■ **Recorded data**

#####

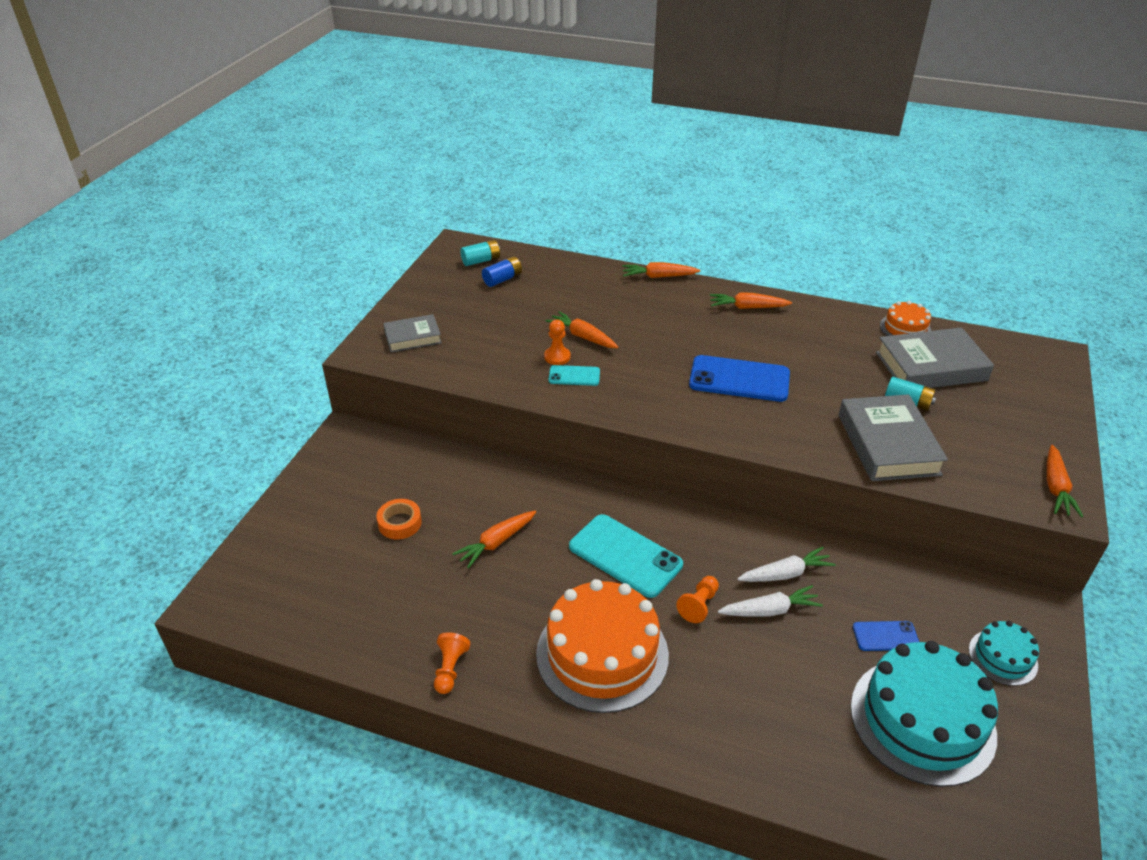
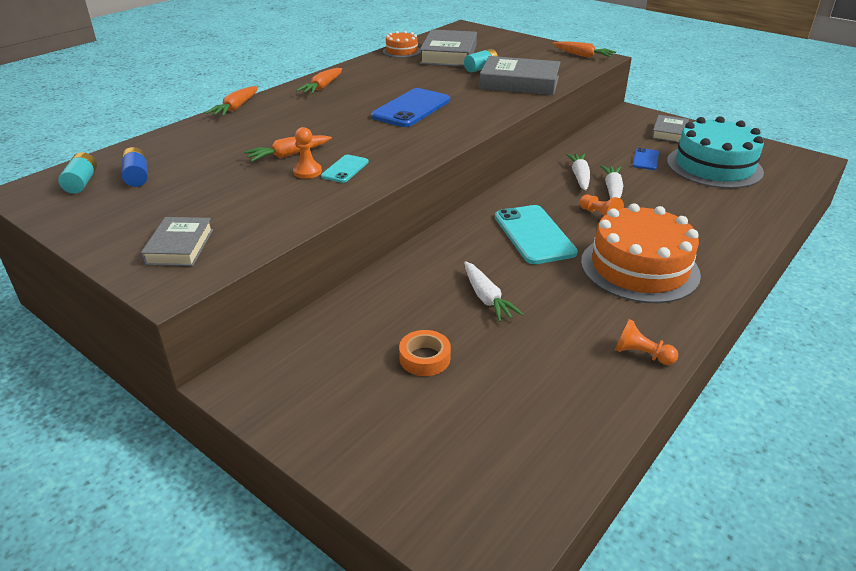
camera: 70 degrees left, 5 degrees down
(496, 542) = (486, 298): orange carrot -> white carrot
(625, 556) = (534, 235): turquoise phone -> turquoise phone turned 75 degrees counterclockwise
(1002, 657) = (669, 133): turquoise cake -> grey book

#####

■ **What to do**
All lines above that include the word "degrees" must be copied into the answer.

■ **Your solution**
camera: 70 degrees left, 5 degrees down
(625, 556) = (534, 235): turquoise phone -> turquoise phone turned 75 degrees counterclockwise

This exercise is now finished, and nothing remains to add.